*Input data:*

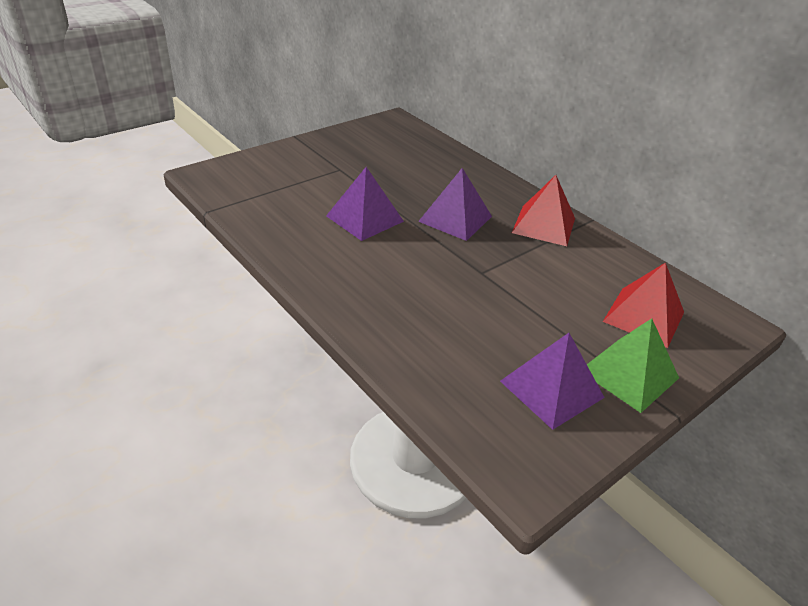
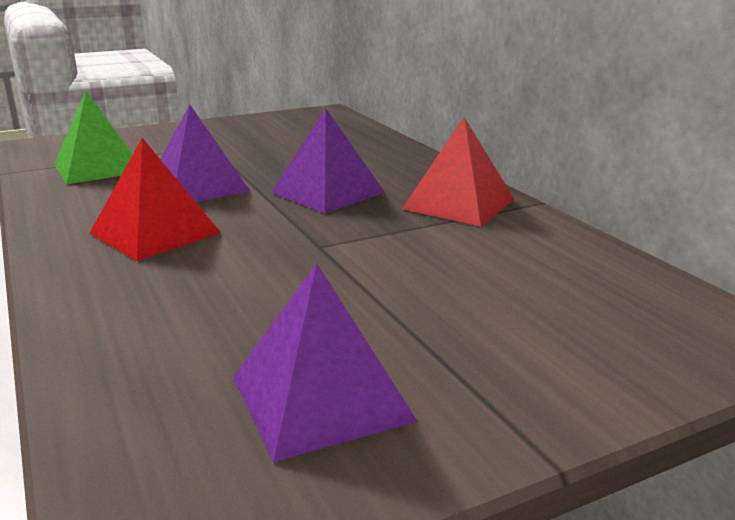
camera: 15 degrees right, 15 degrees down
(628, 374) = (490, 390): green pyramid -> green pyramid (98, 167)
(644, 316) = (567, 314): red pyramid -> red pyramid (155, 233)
---
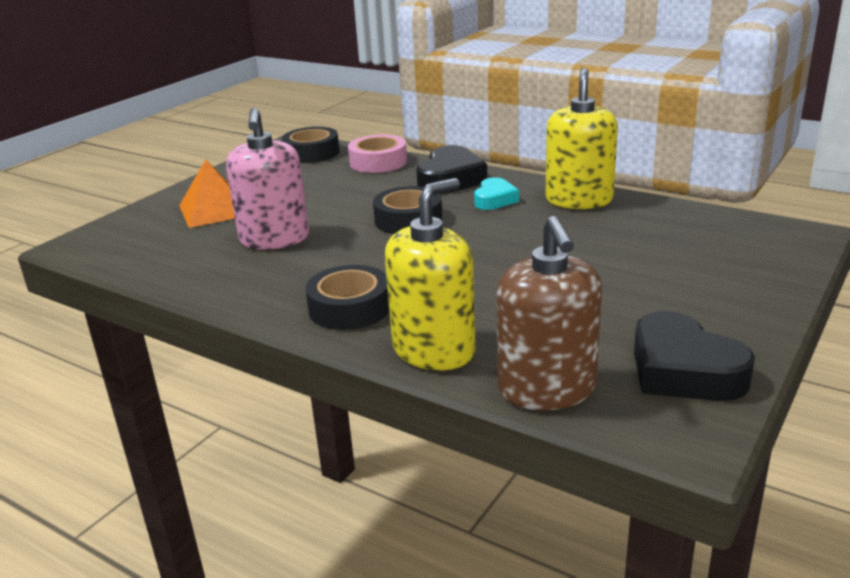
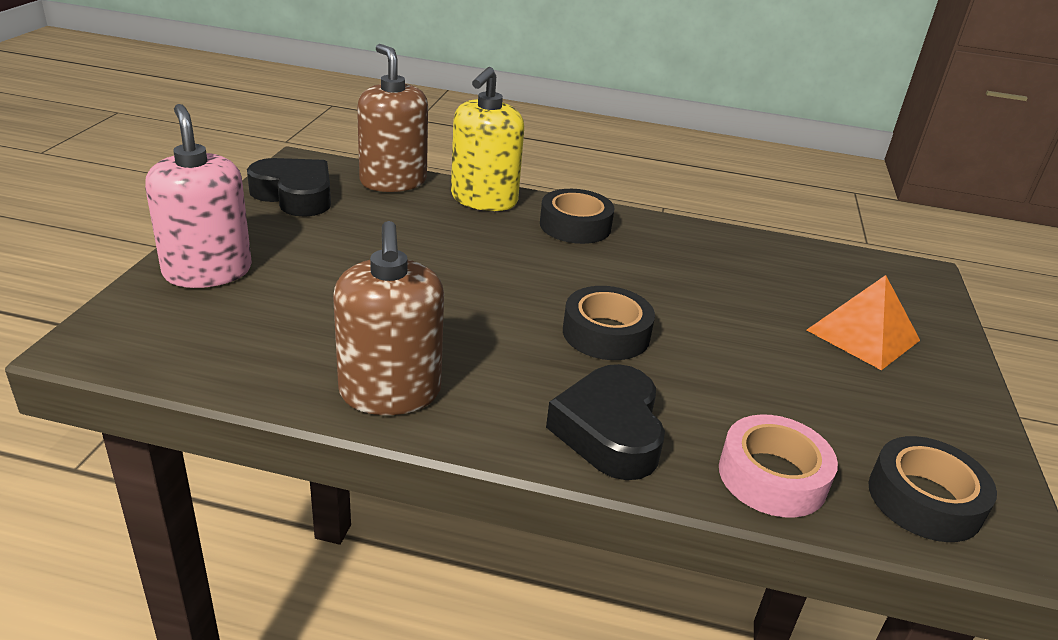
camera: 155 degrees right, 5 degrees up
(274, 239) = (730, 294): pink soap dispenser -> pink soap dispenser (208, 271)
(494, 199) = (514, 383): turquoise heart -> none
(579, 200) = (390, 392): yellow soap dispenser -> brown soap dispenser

*To do:*
Set down, exactly as they stand above, the lines starting with the line with "camera: 155 degrees right, 5 degrees up" and going on through the line with "(579, 200) = (390, 392): yellow", and no others.

*Result of the exercise:*
camera: 155 degrees right, 5 degrees up
(274, 239) = (730, 294): pink soap dispenser -> pink soap dispenser (208, 271)
(494, 199) = (514, 383): turquoise heart -> none
(579, 200) = (390, 392): yellow soap dispenser -> brown soap dispenser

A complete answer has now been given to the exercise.